→ **Dataset records**
___

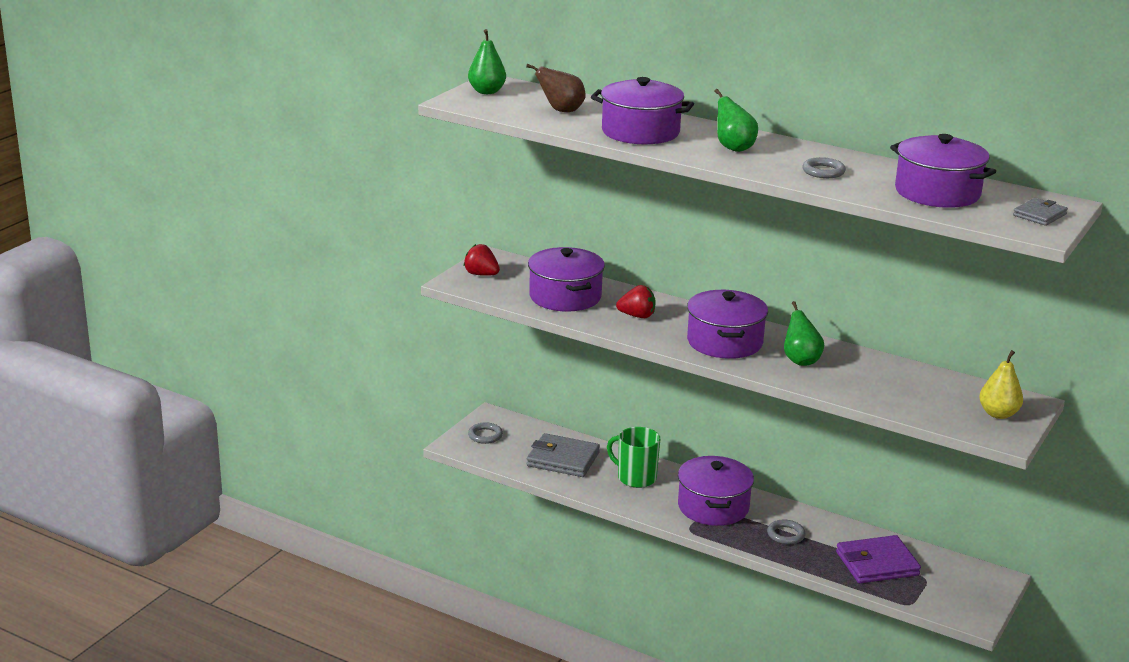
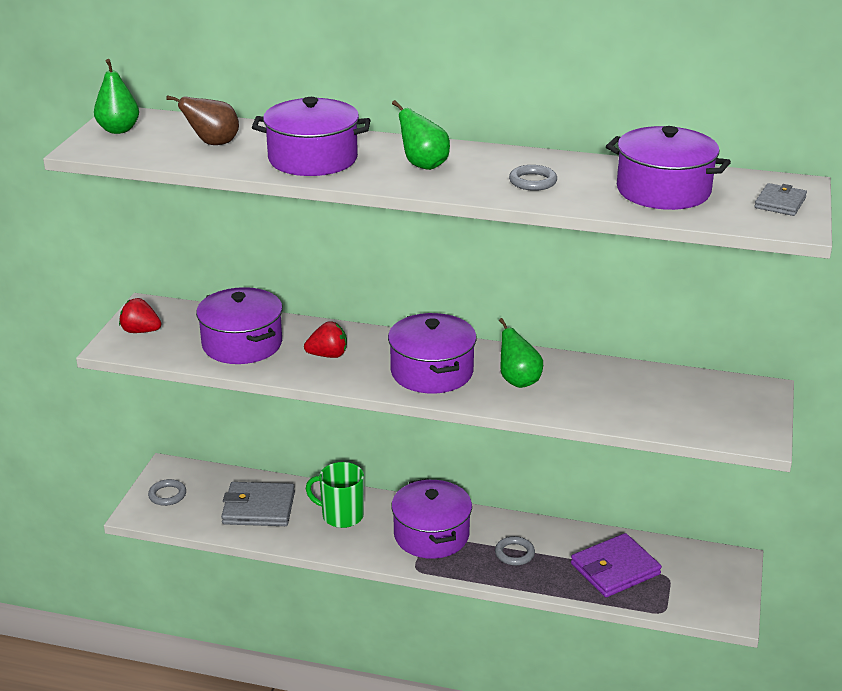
camera: 15 degrees left, 5 degrees up
(998, 414) = (739, 410): yellow pear -> none

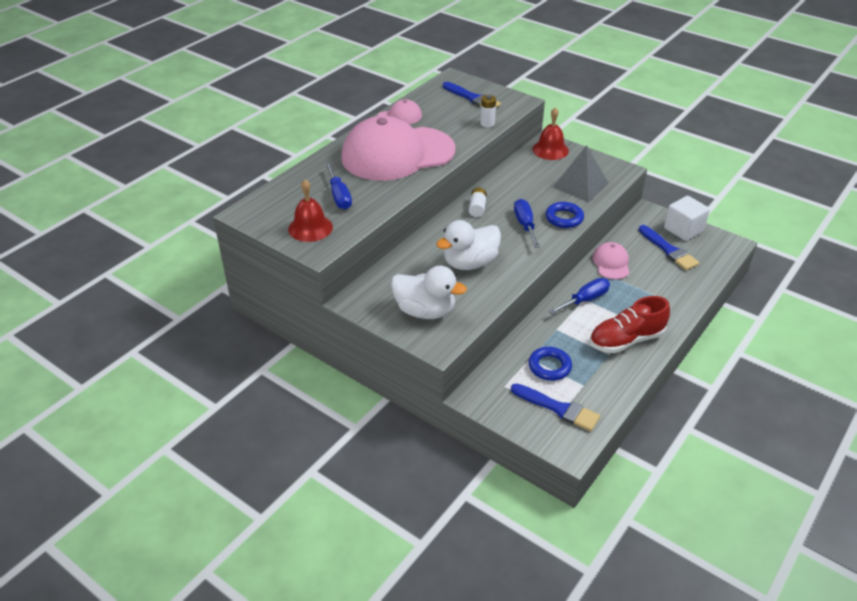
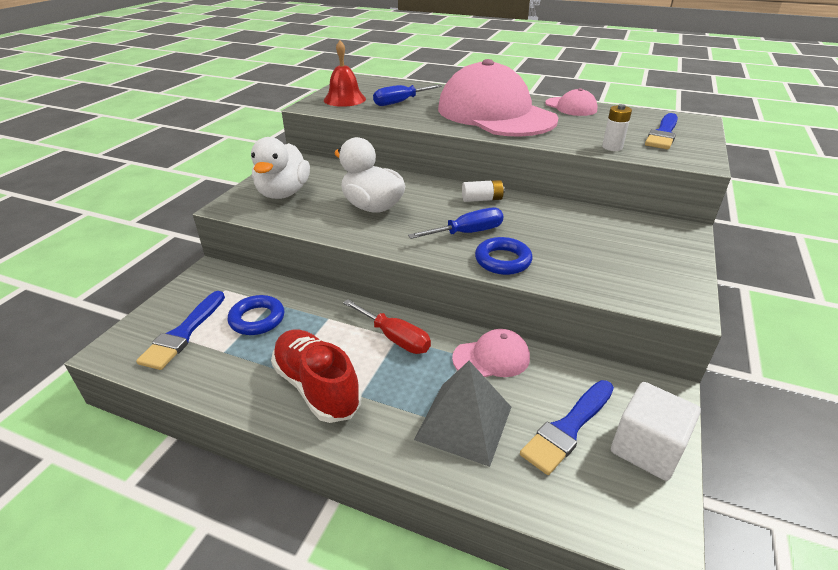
camera: 75 degrees right, 5 degrees down
(550, 150) = (666, 235): red bell -> none
(580, 185) = (598, 268): grey pyramid -> grey pyramid (464, 423)
(585, 300) = (395, 338): blue screwdriver -> red screwdriver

___

→ **Exercise details**
The lines from the one containing "camera: 75 degrees right, 5 degrees down" through the last line of the records are to be transcribed exactly, with nothing else added.

→ **Reply**
camera: 75 degrees right, 5 degrees down
(550, 150) = (666, 235): red bell -> none
(580, 185) = (598, 268): grey pyramid -> grey pyramid (464, 423)
(585, 300) = (395, 338): blue screwdriver -> red screwdriver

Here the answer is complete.